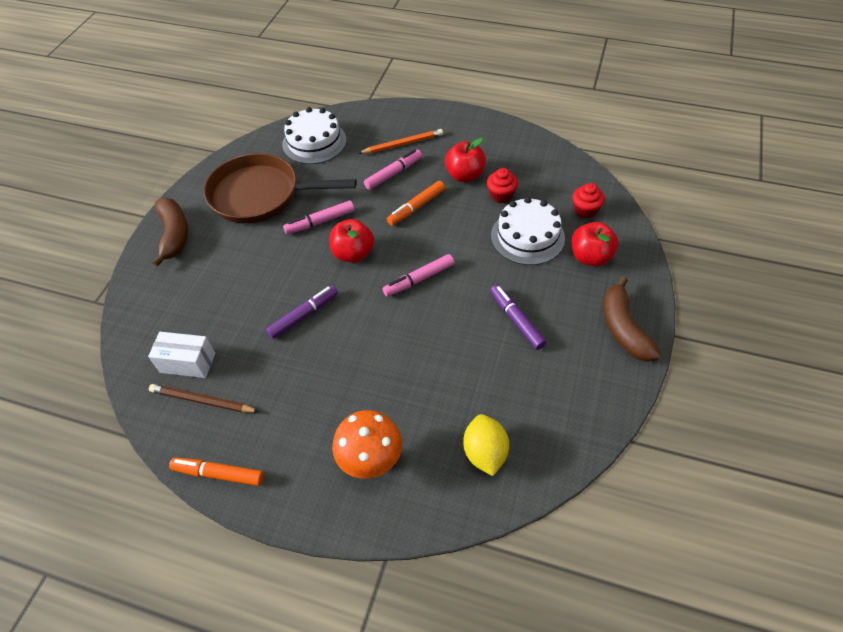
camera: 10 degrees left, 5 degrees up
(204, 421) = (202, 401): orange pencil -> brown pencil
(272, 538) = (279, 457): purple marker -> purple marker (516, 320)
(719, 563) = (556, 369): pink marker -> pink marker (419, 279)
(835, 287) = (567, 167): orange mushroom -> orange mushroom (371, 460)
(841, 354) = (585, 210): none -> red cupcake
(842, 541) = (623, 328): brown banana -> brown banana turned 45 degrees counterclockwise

WHAT YOU NEED TO DO ->
The string "degrees" may appear in lines of the entries above. Say how many such lines there are, as a number only.

REPLY TO THE TASK ->
2